◆ Description of the task: Locate each line in the rows below that contains the string "downbow", and copy those lines.

◆ Material for the task:
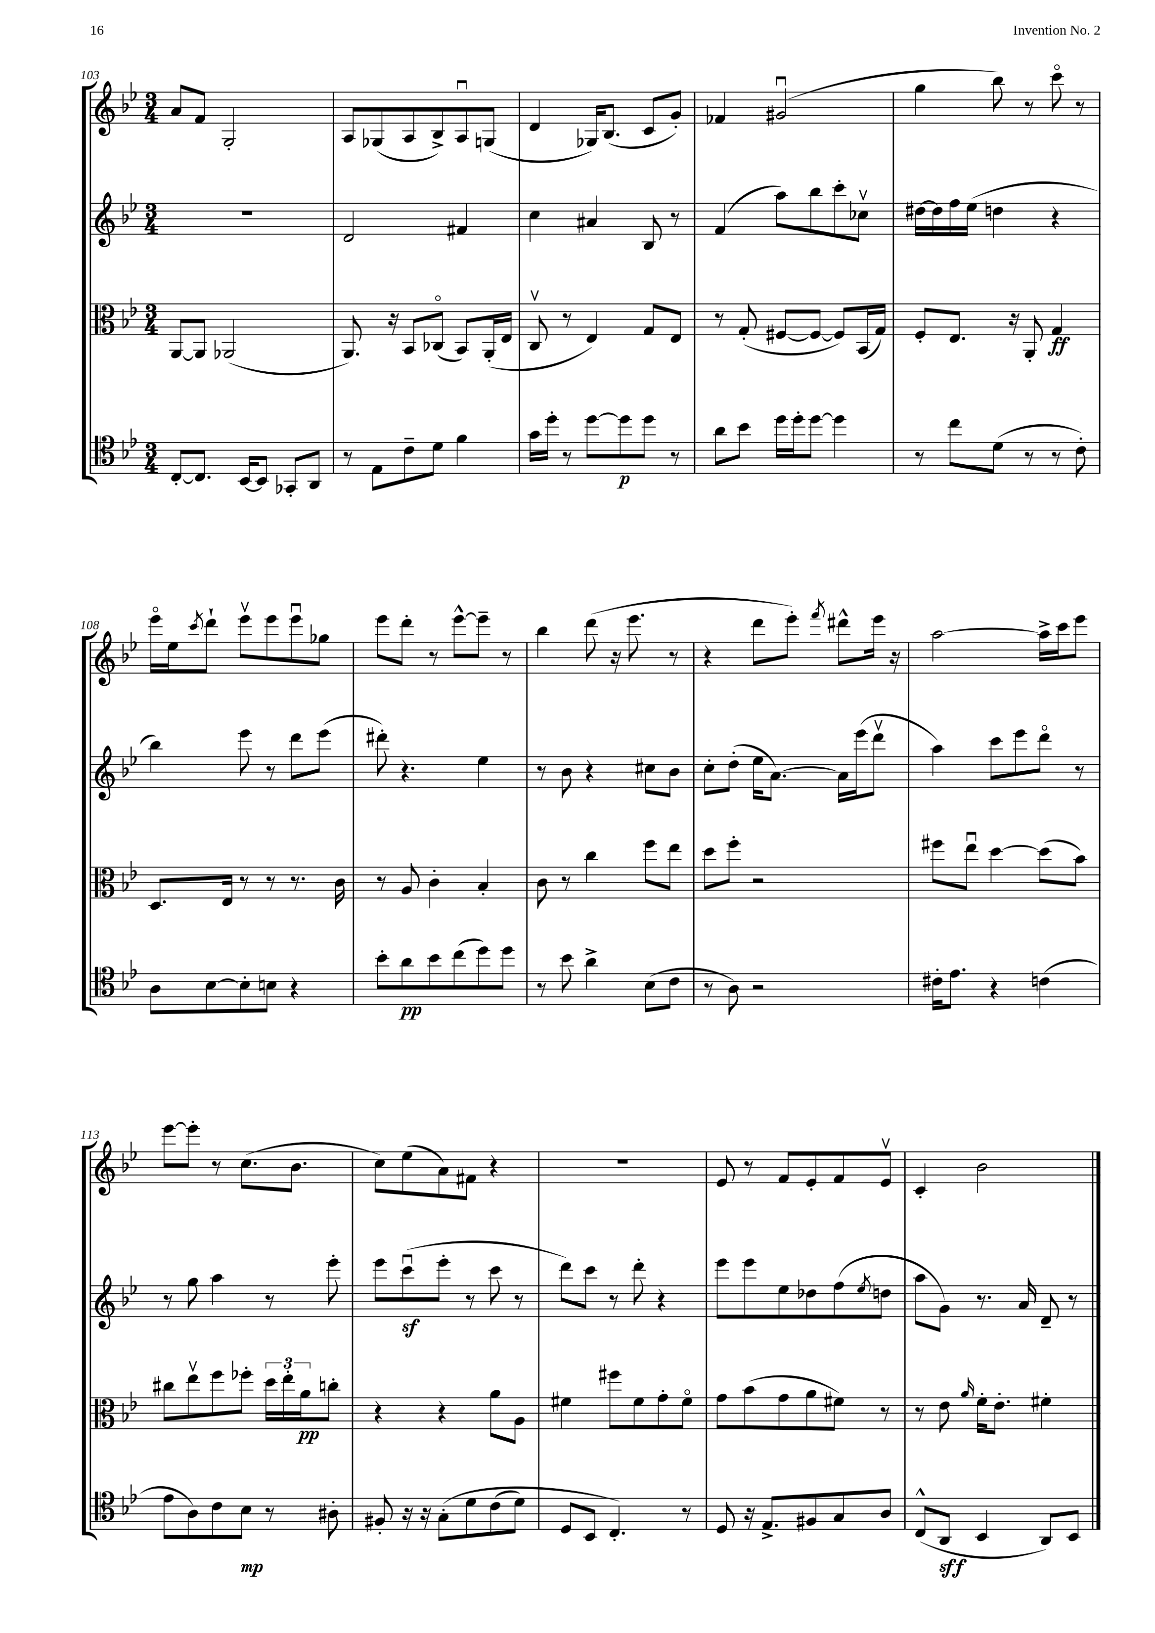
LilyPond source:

<<
\new StaffGroup <<
\new Staff = "s0" {
    \clef treble \key bes \major \numericTimeSignature \time 3/4
    a'8 f'8 g2-. |
    a8 ges8( a8 bes8->) a8\downbow g8( |
    d'4 ges16) bes8.( c'8 g'8-.) |
    fes'4 gis'2\downbow( |
    g''4 bes''8) r8 c'''8\flageolet r8 |
    ees'''16\flageolet ees''16 \acciaccatura { c'''8 } d'''8-! ees'''8\upbow ees'''8 ees'''8\downbow ges''8 |
    ees'''8 d'''8-. r8 ees'''8~-^ ees'''8-- r8 |
    bes''4 d'''8( r16 ees'''8. r8 |
    r4 d'''8 ees'''8-.) \acciaccatura { f'''8 } dis'''8-^ ees'''16 r16 |
    a''2~ a''16-> c'''16 ees'''8 |
    ees'''8~ ees'''8-. r8 c''8.( bes'8. |
    c''8) ees''8( a'8) fis'8 r4 |
    R2. |
    ees'8 r8 f'8 ees'8-. f'8 ees'8\upbow |
    c'4-. bes'2 \bar "|." |
}
\new Staff = "s1" {
    \clef treble \key bes \major \numericTimeSignature \time 3/4
    R2. |
    d'2 fis'4 |
    c''4 ais'4 bes8 r8 |
    f'4( a''8) bes''8 c'''8-. ces''8\upbow |
    dis''16~ dis''16 f''16 ees''16( d''4 r4 |
    bes''4) ees'''8 r8 d'''8 ees'''8( |
    dis'''8-.) r4. ees''4 |
    r8 bes'8 r4 cis''8 bes'8 |
    c''8-. d''8-.( ees''16 a'8.~) a'16 ees'''16( d'''8\upbow |
    a''4) c'''8 ees'''8 d'''8\flageolet r8 |
    r8 g''8 a''4 r8 ees'''8-. |
    ees'''8 c'''8\downbow\sf( ees'''8-. r8 c'''8 r8 |
    d'''8) c'''8 r8 d'''8-. r4 |
    ees'''8 ees'''8 ees''8 des''8 f''8( \acciaccatura { ees''8 } d''8 |
    a''8 g'8) r8. a'16 d'8-- r8 \bar "|." |
}
\new Staff = "s2" {
    \clef alto \key bes \major \numericTimeSignature \time 3/4
    a,8~ a,8 aes,2( |
    a,8.) r16 bes,8 ces8\flageolet( bes,8) a,16-.( ees16 |
    c8\upbow r8 ees4) g8 ees8 |
    r8 g8-.( fis8~ fis8~ fis8) bes,16( g16) |
    f8-. ees8. r16 a,8-. g4\ff |
    d8. ees16 r8 r8 r8. c'16 |
    r8 a8 c'4-. bes4-. |
    c'8 r8 c''4 f''8 ees''8 |
    d''8 f''8-. r2 |
    fis''8 ees''8\downbow d''4~ d''8( bes'8) |
    cis''8 ees''8\upbow f''8 fes''8-. \tuplet 3/2 { d''16 ees''16-. a'16\pp } c''8-. |
    r4 r4 a'8 a8 |
    fis'4 fis''8 fis'8 g'8-. fis'8\flageolet |
    g'8 bes'8( g'8 a'8 fis'8) r8 |
    r8 ees'8 \grace { a'16 } f'16-. ees'8.-. fis'4-. \bar "|." |
}
\new Staff = "s3" {
    \clef tenor \key bes \major \numericTimeSignature \time 3/4
    c8~-. c8. bes,16~ bes,8 ges,8-. a,8 |
    r8 ees8 c'8-- d'8 f'4 |
    g'16 d''16-. r8 d''8~ d''8\p d''8 r8 |
    a'8 bes'8 d''16 d''16-. d''8~ d''4 |
    r8 c''8 d'8( r8 r8 c'8-.) |
    a8 bes8~ bes8-. b8 r4 |
    bes'8-. a'8\pp bes'8 c''8( d''8) d''8 |
    r8 bes'8 a'4-> bes8( c'8 |
    r8 a8) r2 |
    cis'16-. ees'8. r4 c'4( |
    ees'8 a8) c'8 bes8\mp r8 ais8-. |
    fis8-. r16 r16 g8-.\( d'8 c'8( d'8) |
    d8 bes,8 c4.-.\) r8 |
    d8 r16 ees8.-> fis8 g8 a8 |
    c8-^( a,8\sff bes,4 a,8) bes,8 \bar "|." |
}
>>
>>
\layout { \context { \Score currentBarNumber = #103 } }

◆ Exercise answer:
    a8 ges8( a8 bes8->) a8\downbow g8( |
    fes'4 gis'2\downbow( |
    ees'''16\flageolet ees''16 \acciaccatura { c'''8 } d'''8-! ees'''8\upbow ees'''8 ees'''8\downbow ges''8 |
    ees'''8 c'''8\downbow\sf( ees'''8-. r8 c'''8 r8 |
    fis''8 ees''8\downbow d''4~ d''8( bes'8) |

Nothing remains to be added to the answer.